The exercise - How many lines in the entries below contain the word "black"? Reply with the number only.

[Stored items]

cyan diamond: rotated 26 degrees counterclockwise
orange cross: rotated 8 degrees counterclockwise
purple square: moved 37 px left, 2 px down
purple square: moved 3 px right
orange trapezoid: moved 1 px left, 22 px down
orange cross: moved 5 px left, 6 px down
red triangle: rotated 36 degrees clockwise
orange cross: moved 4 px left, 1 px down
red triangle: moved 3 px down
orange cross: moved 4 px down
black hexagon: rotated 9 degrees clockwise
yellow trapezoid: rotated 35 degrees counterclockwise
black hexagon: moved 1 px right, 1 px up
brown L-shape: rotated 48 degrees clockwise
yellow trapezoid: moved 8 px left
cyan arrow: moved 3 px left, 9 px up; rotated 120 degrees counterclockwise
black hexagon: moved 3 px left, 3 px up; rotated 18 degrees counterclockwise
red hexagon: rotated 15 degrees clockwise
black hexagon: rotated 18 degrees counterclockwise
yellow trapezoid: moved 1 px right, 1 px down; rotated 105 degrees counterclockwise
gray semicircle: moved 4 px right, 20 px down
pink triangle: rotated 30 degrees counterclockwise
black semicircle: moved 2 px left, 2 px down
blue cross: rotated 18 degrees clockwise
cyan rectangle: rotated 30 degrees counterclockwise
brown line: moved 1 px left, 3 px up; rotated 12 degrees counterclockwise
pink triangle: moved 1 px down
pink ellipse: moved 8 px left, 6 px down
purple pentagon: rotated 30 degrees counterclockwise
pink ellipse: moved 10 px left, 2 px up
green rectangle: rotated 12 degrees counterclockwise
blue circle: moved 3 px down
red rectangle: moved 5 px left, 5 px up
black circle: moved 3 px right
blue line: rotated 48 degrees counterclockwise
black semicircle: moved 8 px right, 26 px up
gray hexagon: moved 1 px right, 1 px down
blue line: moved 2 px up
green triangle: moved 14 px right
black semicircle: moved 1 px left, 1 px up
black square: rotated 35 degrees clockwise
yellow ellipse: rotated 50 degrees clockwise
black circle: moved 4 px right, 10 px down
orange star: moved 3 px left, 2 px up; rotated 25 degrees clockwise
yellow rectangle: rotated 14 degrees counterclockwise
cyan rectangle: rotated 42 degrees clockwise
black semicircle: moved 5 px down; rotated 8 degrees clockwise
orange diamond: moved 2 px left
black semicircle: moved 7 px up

Finished task - 12